DATA EXTRACTS below:
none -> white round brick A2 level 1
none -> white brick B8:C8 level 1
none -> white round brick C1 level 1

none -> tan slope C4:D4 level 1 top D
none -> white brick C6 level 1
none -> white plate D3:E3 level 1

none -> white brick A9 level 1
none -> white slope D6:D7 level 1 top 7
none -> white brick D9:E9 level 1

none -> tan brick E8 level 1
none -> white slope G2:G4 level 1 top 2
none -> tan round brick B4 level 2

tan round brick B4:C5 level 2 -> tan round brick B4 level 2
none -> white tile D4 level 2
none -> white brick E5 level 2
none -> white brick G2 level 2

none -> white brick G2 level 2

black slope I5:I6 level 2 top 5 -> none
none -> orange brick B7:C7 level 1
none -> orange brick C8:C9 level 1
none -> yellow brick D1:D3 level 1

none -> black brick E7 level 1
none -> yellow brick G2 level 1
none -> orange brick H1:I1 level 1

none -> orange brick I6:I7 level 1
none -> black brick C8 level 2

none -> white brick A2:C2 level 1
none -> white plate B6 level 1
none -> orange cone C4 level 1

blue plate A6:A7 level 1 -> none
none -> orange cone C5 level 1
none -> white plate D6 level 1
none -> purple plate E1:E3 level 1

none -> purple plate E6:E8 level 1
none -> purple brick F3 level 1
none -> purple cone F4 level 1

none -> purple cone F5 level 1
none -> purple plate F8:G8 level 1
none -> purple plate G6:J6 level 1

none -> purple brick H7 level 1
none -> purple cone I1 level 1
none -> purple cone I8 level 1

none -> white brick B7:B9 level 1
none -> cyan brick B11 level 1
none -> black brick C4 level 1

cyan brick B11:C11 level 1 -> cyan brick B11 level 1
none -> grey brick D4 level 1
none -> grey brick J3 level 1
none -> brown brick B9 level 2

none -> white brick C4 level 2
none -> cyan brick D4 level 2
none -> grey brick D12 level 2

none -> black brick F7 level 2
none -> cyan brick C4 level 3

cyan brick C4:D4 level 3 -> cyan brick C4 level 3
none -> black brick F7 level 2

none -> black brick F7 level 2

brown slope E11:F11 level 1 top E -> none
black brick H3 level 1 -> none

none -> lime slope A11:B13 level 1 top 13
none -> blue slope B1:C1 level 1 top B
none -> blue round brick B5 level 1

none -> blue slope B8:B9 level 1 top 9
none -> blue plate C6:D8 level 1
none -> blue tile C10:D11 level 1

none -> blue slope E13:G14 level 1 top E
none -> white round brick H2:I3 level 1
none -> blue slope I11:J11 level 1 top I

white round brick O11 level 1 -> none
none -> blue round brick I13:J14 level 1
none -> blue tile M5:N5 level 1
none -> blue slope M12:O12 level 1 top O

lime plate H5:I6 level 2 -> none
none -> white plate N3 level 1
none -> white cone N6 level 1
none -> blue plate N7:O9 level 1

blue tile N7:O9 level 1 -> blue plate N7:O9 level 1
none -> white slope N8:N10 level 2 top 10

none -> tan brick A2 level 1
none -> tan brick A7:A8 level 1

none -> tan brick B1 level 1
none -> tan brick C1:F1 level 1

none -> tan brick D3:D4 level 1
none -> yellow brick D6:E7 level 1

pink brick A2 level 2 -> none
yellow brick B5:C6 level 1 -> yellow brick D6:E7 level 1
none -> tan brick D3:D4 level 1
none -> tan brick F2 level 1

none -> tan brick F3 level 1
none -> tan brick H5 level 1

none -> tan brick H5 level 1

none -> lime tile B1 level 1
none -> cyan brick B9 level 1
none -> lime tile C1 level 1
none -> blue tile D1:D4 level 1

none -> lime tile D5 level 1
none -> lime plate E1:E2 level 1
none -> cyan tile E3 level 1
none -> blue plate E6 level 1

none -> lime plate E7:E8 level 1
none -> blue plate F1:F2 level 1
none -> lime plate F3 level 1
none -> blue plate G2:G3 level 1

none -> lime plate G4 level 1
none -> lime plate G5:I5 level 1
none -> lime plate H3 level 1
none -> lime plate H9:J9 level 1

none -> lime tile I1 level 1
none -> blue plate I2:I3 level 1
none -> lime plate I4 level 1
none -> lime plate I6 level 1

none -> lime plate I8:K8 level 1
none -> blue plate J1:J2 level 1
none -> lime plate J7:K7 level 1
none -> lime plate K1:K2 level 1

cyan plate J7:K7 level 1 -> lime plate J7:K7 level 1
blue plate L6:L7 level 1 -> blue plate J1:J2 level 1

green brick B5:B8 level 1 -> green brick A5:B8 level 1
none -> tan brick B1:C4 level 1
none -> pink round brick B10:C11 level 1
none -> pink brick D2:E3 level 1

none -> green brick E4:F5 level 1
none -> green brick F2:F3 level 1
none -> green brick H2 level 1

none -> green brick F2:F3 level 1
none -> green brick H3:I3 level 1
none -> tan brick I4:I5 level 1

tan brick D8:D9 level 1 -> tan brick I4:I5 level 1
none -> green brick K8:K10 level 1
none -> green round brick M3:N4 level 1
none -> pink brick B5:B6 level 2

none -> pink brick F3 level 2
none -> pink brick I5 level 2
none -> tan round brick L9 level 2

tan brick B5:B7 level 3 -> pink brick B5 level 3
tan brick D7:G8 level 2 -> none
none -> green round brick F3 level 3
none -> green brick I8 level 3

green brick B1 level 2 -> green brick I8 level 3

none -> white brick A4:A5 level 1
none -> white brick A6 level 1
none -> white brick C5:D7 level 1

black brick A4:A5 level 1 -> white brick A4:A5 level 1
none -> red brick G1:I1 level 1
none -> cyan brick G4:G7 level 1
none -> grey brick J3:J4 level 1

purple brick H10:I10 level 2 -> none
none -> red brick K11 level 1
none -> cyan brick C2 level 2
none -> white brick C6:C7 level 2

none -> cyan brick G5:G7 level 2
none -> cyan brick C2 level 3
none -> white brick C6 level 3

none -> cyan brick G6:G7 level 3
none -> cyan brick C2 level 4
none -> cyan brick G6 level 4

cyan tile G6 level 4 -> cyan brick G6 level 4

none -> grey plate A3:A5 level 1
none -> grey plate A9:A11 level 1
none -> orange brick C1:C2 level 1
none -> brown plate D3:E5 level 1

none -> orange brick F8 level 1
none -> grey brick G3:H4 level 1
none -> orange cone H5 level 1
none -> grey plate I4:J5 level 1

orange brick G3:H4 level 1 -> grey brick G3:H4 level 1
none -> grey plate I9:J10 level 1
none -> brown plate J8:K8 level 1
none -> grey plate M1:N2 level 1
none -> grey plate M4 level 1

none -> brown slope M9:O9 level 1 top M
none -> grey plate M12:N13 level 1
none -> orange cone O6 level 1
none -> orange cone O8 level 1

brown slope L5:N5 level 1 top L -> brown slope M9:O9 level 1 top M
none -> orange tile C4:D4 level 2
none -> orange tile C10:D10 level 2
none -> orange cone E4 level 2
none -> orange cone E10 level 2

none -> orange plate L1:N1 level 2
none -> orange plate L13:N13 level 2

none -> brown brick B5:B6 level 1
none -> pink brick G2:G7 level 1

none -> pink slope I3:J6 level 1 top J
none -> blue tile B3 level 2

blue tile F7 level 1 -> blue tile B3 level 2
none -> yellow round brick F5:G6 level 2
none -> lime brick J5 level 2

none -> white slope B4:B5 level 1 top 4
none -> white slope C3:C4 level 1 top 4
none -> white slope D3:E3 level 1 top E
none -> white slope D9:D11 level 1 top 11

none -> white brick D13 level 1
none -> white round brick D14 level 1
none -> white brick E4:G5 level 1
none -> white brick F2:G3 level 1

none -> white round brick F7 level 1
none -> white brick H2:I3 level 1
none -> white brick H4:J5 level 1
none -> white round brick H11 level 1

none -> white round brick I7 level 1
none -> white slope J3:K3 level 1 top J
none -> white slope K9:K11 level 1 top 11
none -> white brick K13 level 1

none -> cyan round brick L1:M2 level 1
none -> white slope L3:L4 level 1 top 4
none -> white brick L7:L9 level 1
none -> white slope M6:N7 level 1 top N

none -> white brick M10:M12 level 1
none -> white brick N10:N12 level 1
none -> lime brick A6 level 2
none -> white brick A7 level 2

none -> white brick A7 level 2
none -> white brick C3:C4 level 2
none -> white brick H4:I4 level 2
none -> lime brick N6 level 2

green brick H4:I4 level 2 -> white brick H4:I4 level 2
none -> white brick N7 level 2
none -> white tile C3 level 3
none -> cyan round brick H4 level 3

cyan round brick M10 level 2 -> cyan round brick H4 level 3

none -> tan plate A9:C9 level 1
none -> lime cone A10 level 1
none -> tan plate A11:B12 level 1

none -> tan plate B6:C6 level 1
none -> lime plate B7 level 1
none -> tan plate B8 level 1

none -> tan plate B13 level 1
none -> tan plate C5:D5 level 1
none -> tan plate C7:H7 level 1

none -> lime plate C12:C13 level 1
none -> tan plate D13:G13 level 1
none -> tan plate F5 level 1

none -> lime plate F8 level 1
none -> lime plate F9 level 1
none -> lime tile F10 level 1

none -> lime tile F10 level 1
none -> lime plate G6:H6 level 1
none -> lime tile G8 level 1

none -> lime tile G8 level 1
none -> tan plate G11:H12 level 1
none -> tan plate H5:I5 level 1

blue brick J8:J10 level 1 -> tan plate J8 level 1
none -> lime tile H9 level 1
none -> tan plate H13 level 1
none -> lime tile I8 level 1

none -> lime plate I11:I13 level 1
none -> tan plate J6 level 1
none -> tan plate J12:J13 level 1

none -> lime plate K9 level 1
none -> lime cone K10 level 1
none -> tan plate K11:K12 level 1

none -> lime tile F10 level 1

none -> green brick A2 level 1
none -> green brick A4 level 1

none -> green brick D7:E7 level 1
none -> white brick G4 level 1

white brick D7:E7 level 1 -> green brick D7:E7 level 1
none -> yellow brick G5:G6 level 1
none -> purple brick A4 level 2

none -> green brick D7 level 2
End of DATA EXTRACTS.
#### [EXERCISE BRIEF]
Everything from the line with "none -> tan plate D13:G13 level 1" through the last line of the material above should be echoed exactly, and nothing else.

#### [EXERCISE RESULT]
none -> tan plate D13:G13 level 1
none -> tan plate F5 level 1

none -> lime plate F8 level 1
none -> lime plate F9 level 1
none -> lime tile F10 level 1

none -> lime tile F10 level 1
none -> lime plate G6:H6 level 1
none -> lime tile G8 level 1

none -> lime tile G8 level 1
none -> tan plate G11:H12 level 1
none -> tan plate H5:I5 level 1

blue brick J8:J10 level 1 -> tan plate J8 level 1
none -> lime tile H9 level 1
none -> tan plate H13 level 1
none -> lime tile I8 level 1

none -> lime plate I11:I13 level 1
none -> tan plate J6 level 1
none -> tan plate J12:J13 level 1

none -> lime plate K9 level 1
none -> lime cone K10 level 1
none -> tan plate K11:K12 level 1

none -> lime tile F10 level 1

none -> green brick A2 level 1
none -> green brick A4 level 1

none -> green brick D7:E7 level 1
none -> white brick G4 level 1

white brick D7:E7 level 1 -> green brick D7:E7 level 1
none -> yellow brick G5:G6 level 1
none -> purple brick A4 level 2

none -> green brick D7 level 2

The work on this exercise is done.